EXTRACTED INFORMATION →
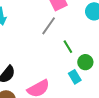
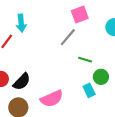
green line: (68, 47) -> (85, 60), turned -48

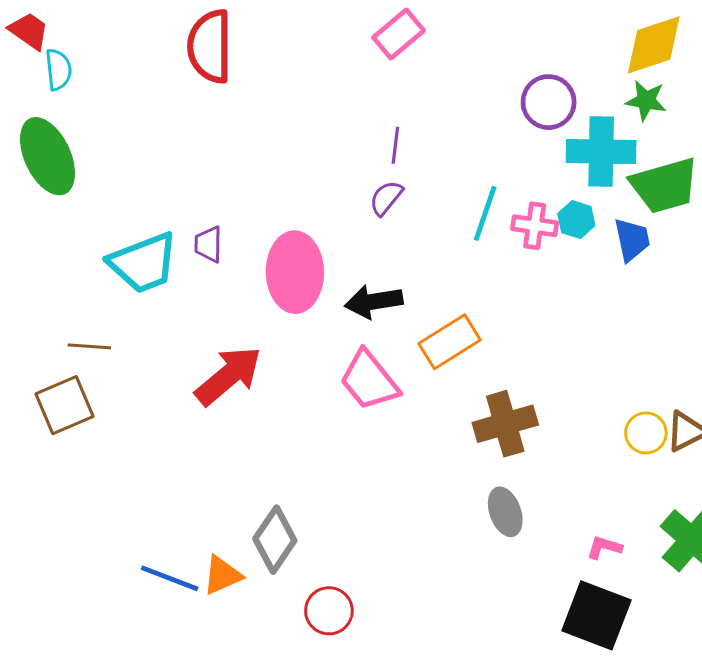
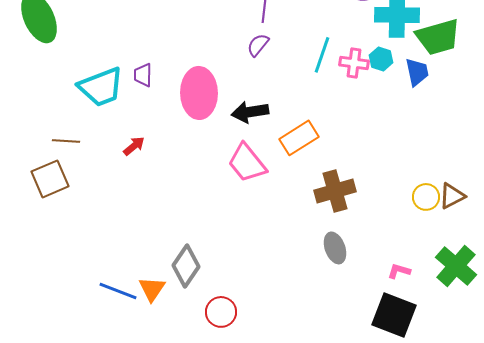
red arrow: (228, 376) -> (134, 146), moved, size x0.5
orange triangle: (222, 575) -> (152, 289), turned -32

--

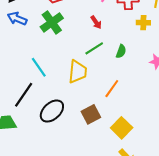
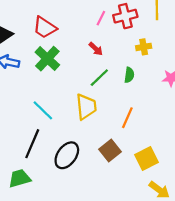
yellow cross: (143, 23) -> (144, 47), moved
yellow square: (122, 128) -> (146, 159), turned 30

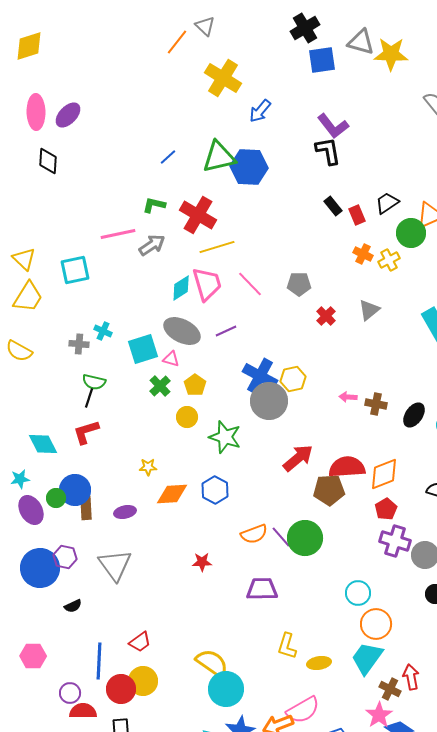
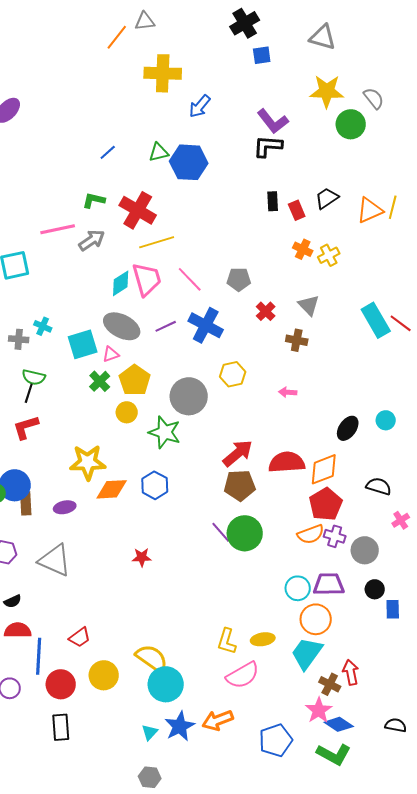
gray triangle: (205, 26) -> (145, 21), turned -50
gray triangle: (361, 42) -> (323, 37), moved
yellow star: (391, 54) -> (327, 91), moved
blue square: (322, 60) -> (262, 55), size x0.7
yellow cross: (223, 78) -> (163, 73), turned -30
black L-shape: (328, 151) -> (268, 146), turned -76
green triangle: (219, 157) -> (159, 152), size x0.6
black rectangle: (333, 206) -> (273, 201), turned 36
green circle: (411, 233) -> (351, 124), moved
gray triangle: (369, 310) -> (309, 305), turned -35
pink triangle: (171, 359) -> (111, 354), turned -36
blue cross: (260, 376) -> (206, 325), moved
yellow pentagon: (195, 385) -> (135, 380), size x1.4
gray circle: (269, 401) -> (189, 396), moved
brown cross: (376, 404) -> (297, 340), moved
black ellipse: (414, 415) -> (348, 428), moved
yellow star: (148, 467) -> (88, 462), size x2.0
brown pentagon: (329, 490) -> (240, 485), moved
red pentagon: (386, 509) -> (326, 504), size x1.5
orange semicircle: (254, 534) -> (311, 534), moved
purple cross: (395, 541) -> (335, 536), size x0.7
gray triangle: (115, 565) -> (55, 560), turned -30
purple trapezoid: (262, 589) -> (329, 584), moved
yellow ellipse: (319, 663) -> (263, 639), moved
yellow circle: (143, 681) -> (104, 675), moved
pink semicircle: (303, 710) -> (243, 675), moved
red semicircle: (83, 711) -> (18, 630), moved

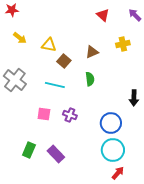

WHAT IS EXPECTED →
Transcribe each line of the data above, unaltered, from the one where "gray triangle: (205, 26)" appears to the one where "red semicircle: (83, 711) -> (18, 630), moved" appears, inclusive of both.

RESPONSE TO THIS EXERCISE →
gray triangle: (205, 26) -> (145, 21), turned -50
gray triangle: (361, 42) -> (323, 37), moved
yellow star: (391, 54) -> (327, 91), moved
blue square: (322, 60) -> (262, 55), size x0.7
yellow cross: (223, 78) -> (163, 73), turned -30
black L-shape: (328, 151) -> (268, 146), turned -76
green triangle: (219, 157) -> (159, 152), size x0.6
black rectangle: (333, 206) -> (273, 201), turned 36
green circle: (411, 233) -> (351, 124), moved
gray triangle: (369, 310) -> (309, 305), turned -35
pink triangle: (171, 359) -> (111, 354), turned -36
blue cross: (260, 376) -> (206, 325), moved
yellow pentagon: (195, 385) -> (135, 380), size x1.4
gray circle: (269, 401) -> (189, 396), moved
brown cross: (376, 404) -> (297, 340), moved
black ellipse: (414, 415) -> (348, 428), moved
yellow star: (148, 467) -> (88, 462), size x2.0
brown pentagon: (329, 490) -> (240, 485), moved
red pentagon: (386, 509) -> (326, 504), size x1.5
orange semicircle: (254, 534) -> (311, 534), moved
purple cross: (395, 541) -> (335, 536), size x0.7
gray triangle: (115, 565) -> (55, 560), turned -30
purple trapezoid: (262, 589) -> (329, 584), moved
yellow ellipse: (319, 663) -> (263, 639), moved
yellow circle: (143, 681) -> (104, 675), moved
pink semicircle: (303, 710) -> (243, 675), moved
red semicircle: (83, 711) -> (18, 630), moved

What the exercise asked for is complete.